--- Dataset records ---

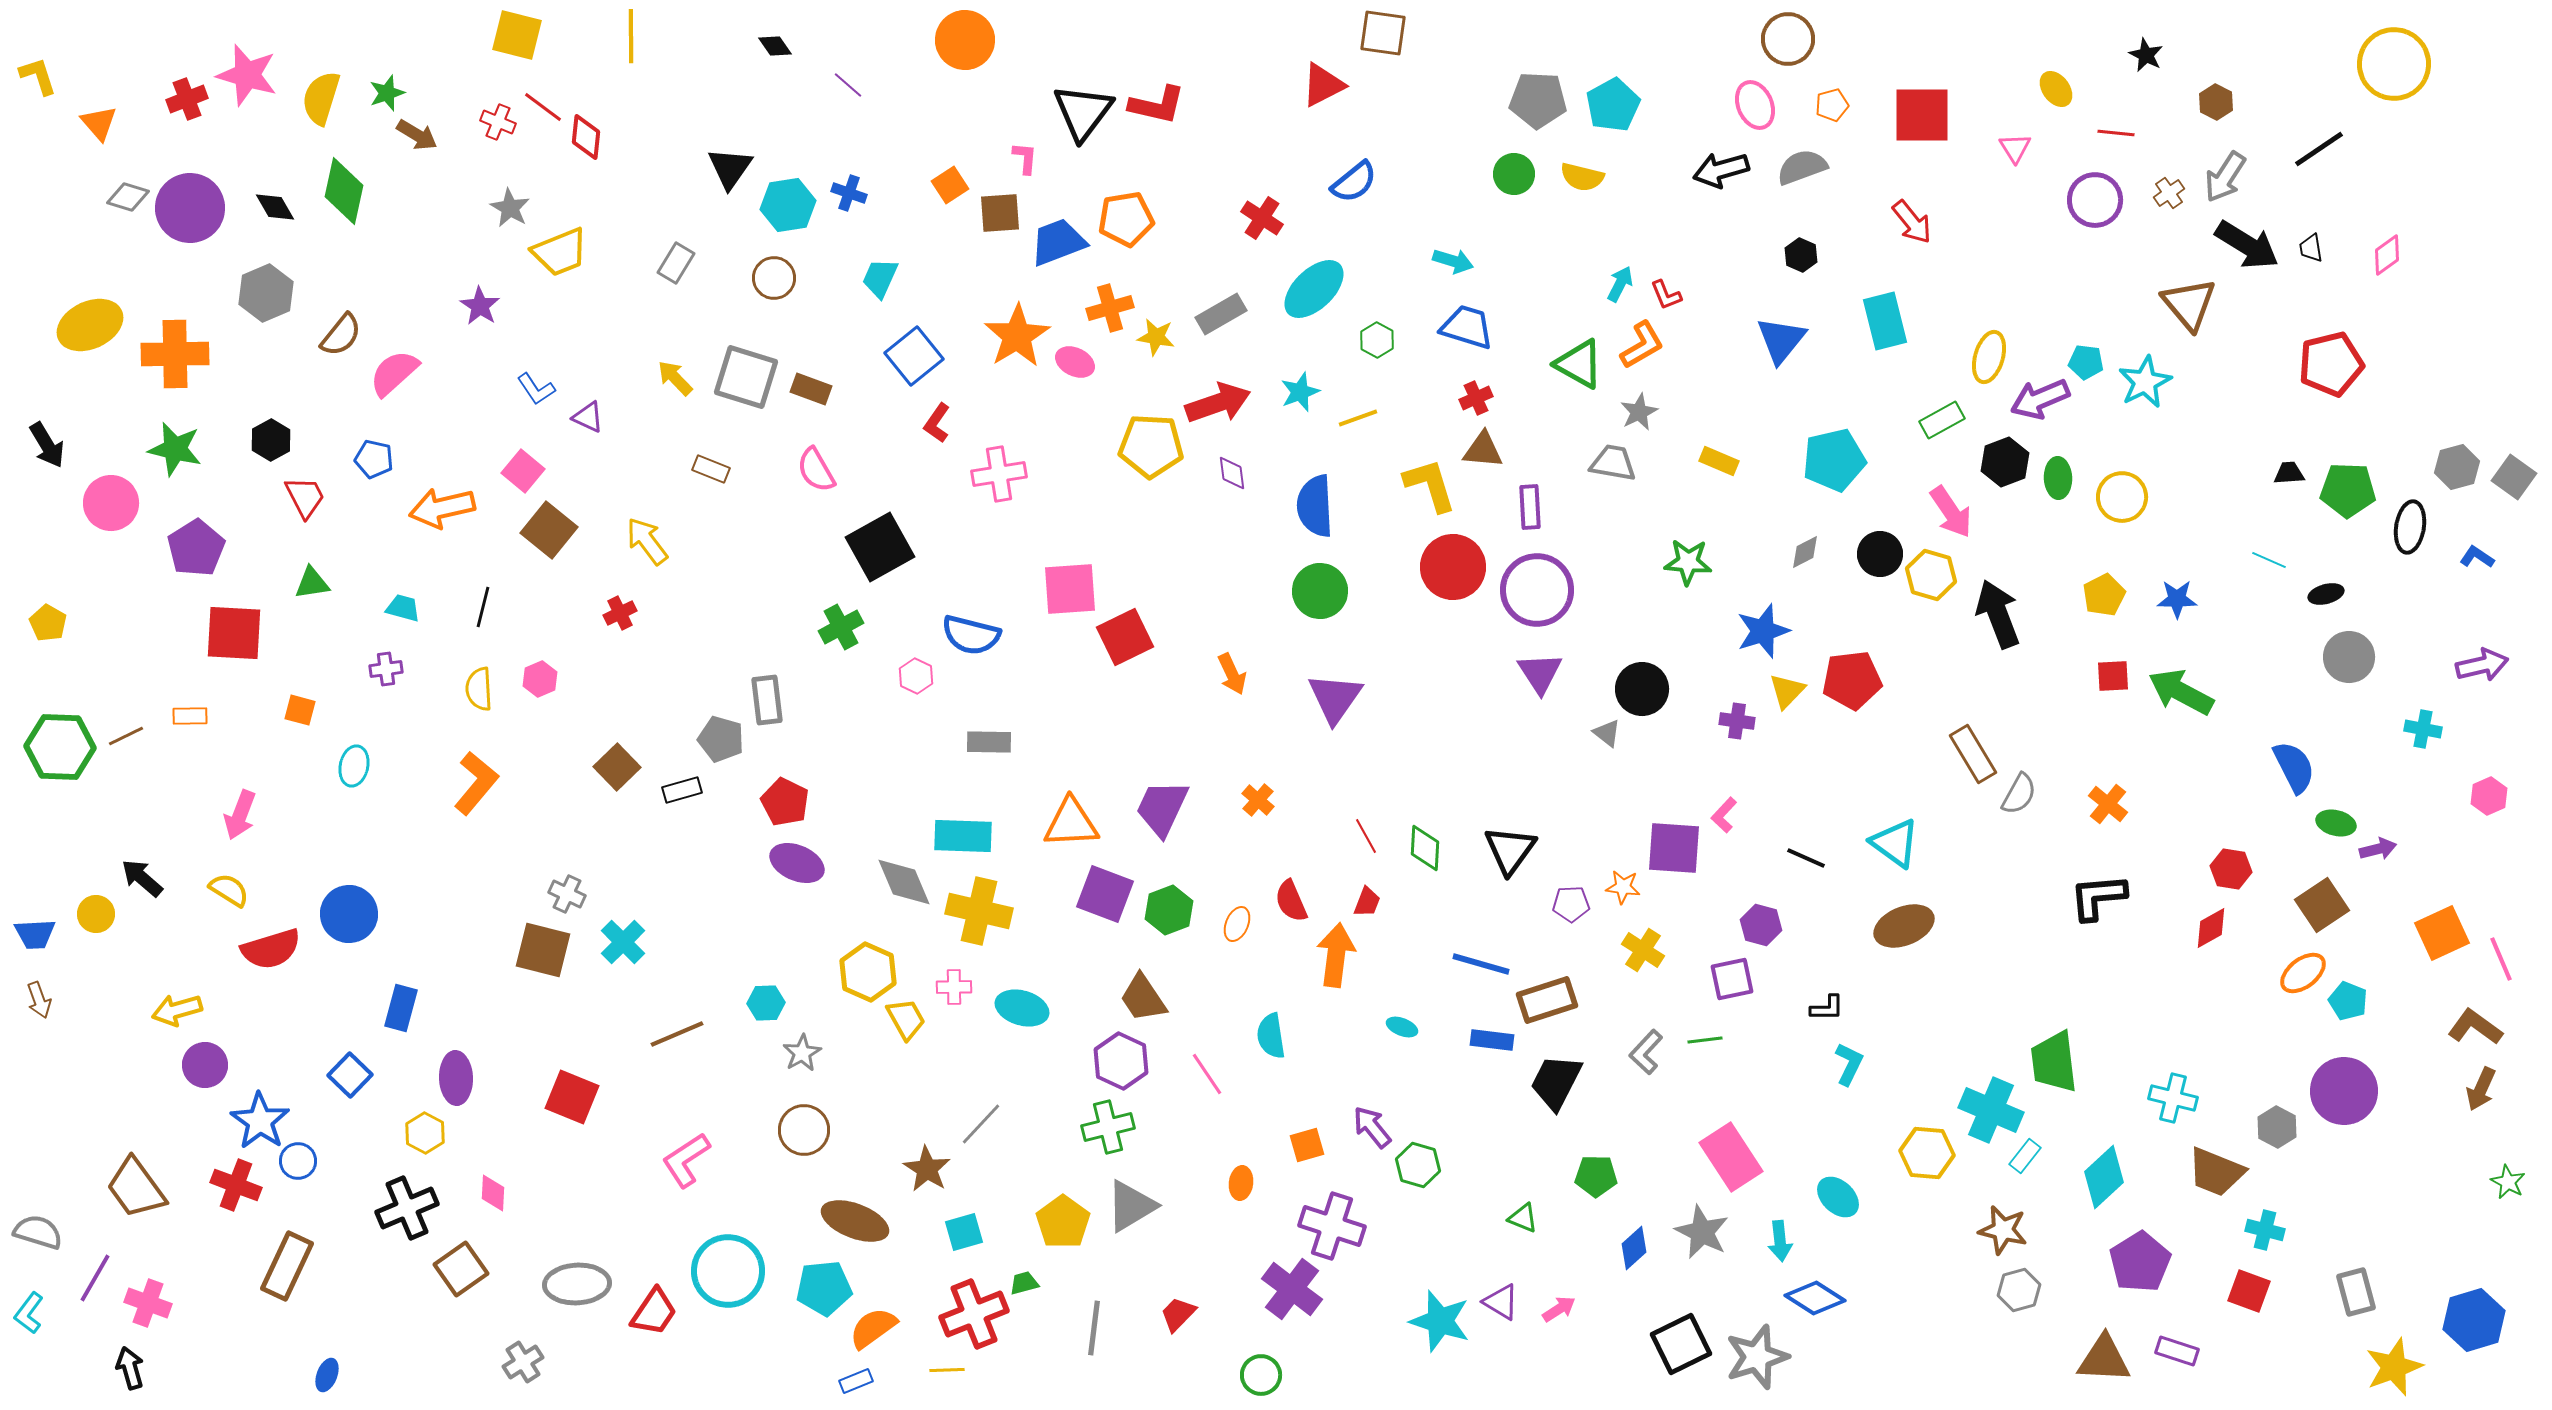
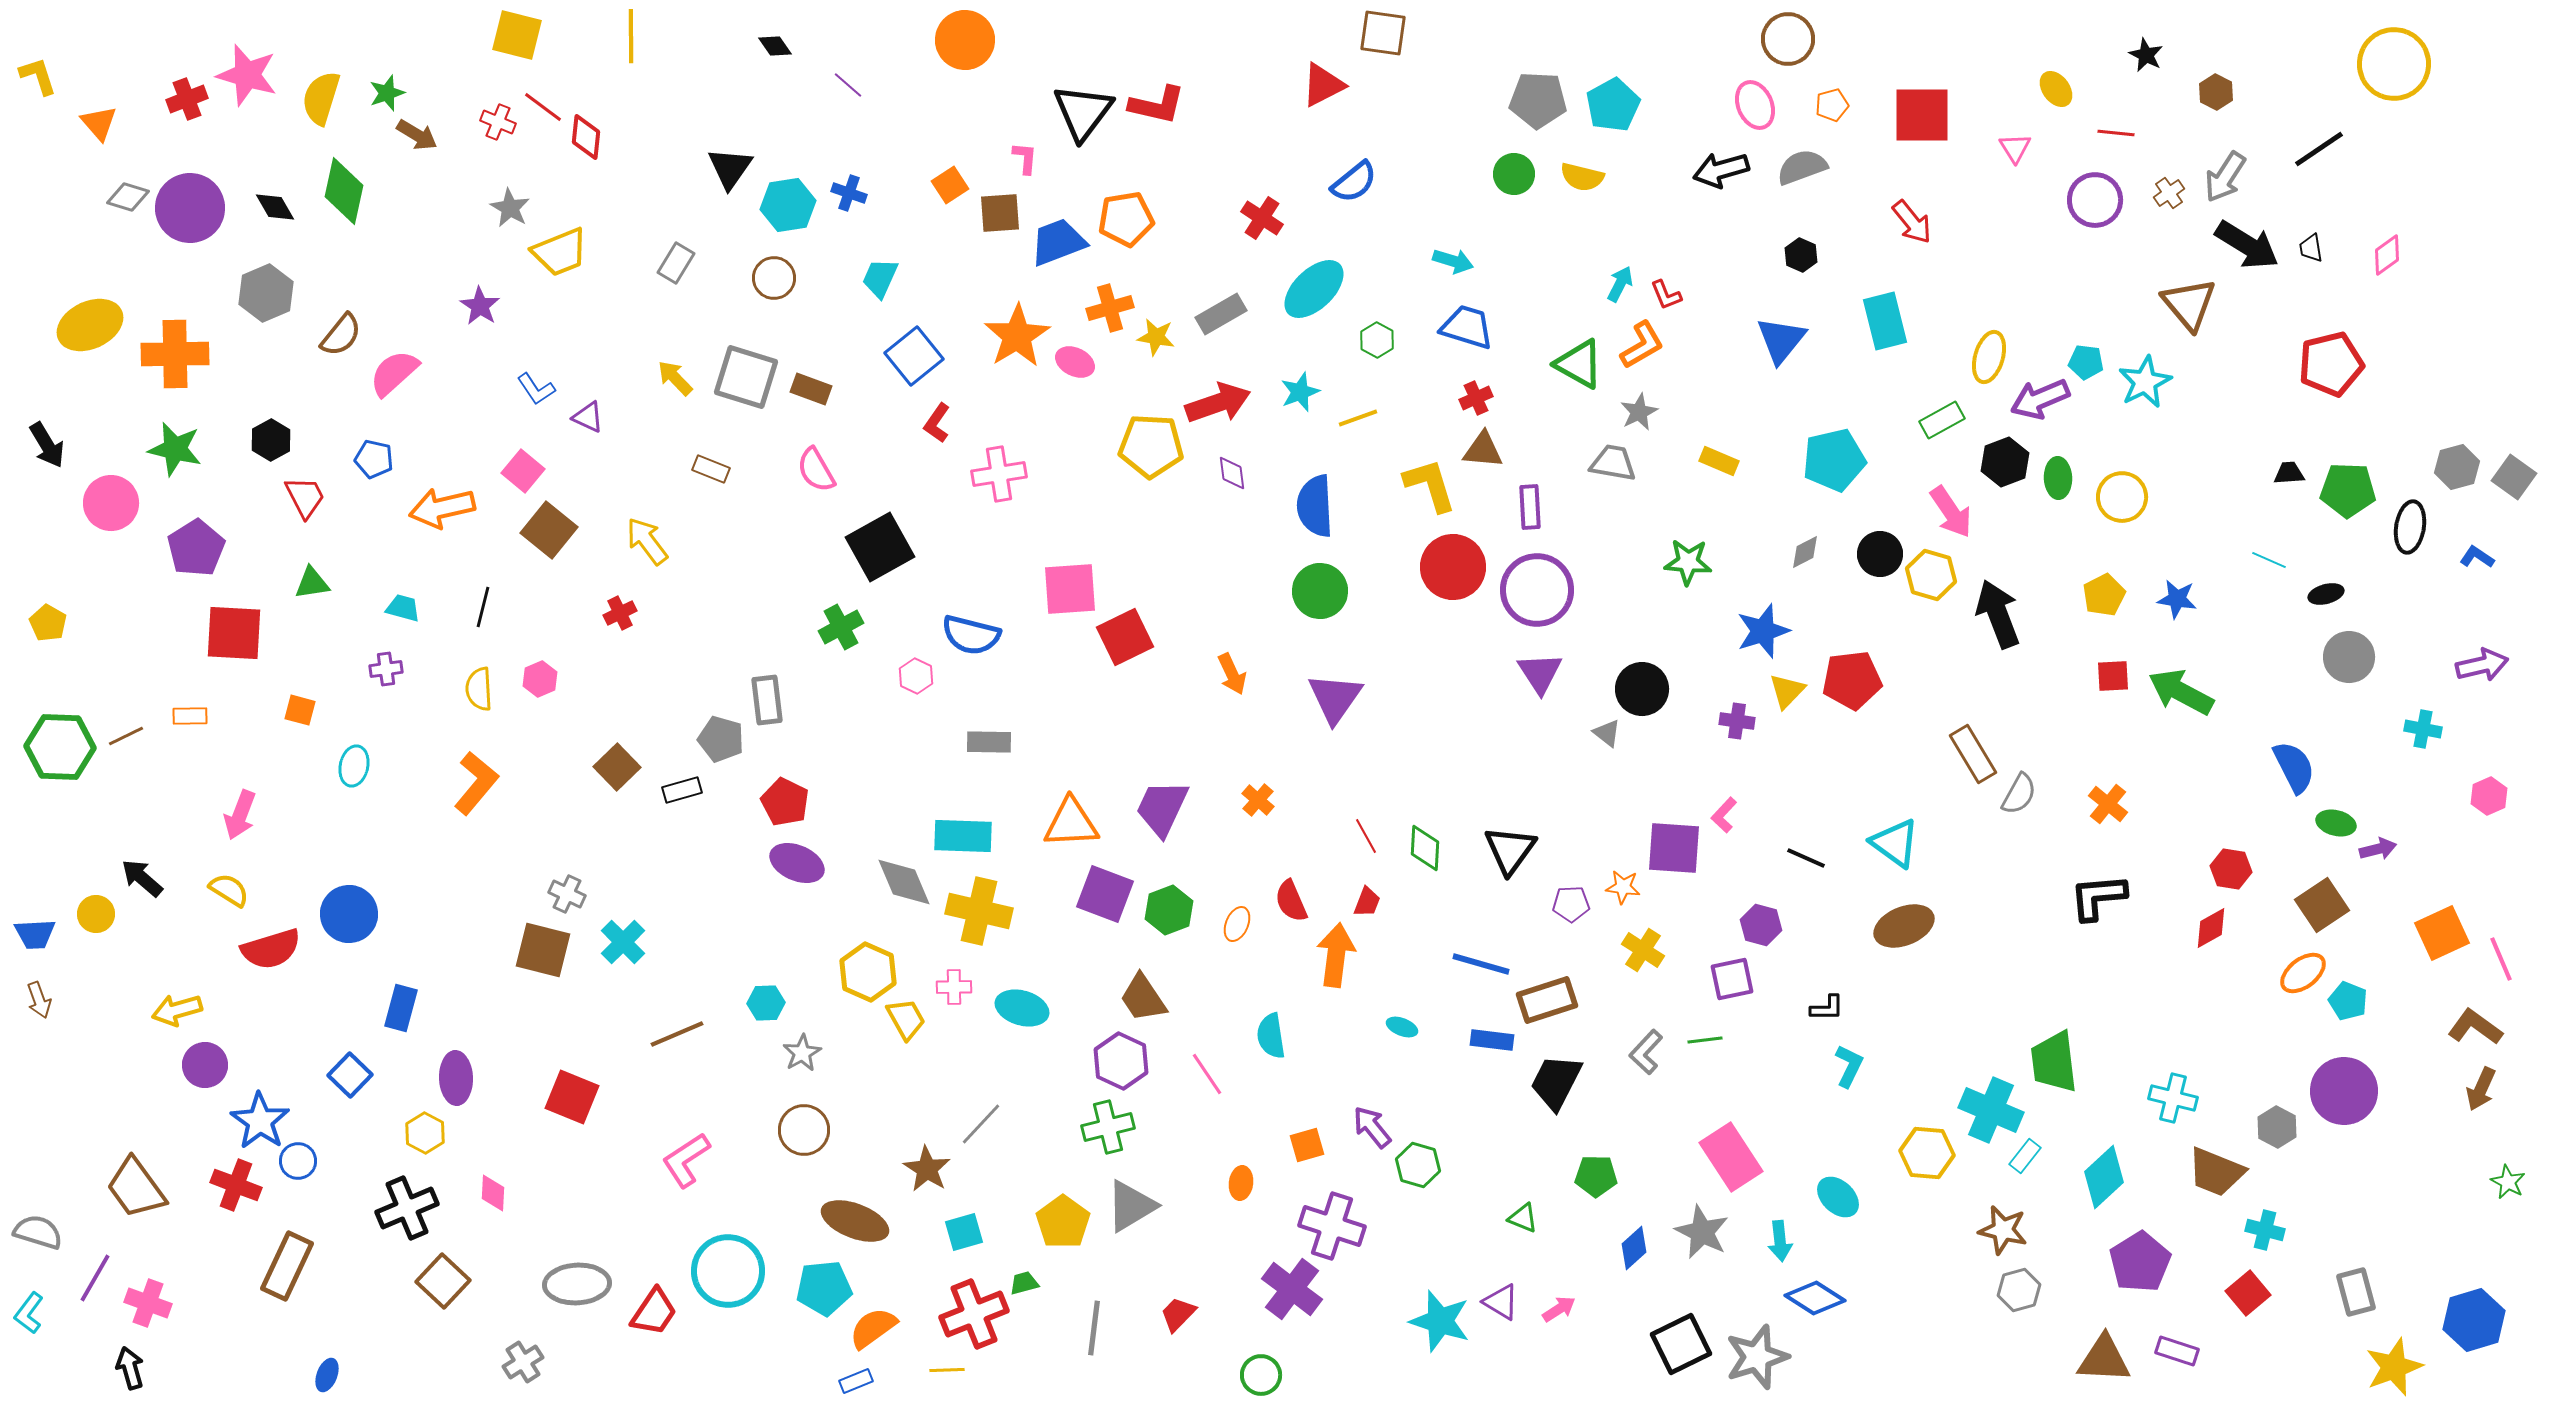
brown hexagon at (2216, 102): moved 10 px up
blue star at (2177, 599): rotated 9 degrees clockwise
cyan L-shape at (1849, 1064): moved 2 px down
brown square at (461, 1269): moved 18 px left, 12 px down; rotated 12 degrees counterclockwise
red square at (2249, 1291): moved 1 px left, 2 px down; rotated 30 degrees clockwise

---

- What you should do: There is a line above that contains "cyan L-shape at (1849, 1064): moved 2 px down". Copy it and all later lines through the last, exactly, and leave out the rest.

- Result for this exercise:
cyan L-shape at (1849, 1064): moved 2 px down
brown square at (461, 1269): moved 18 px left, 12 px down; rotated 12 degrees counterclockwise
red square at (2249, 1291): moved 1 px left, 2 px down; rotated 30 degrees clockwise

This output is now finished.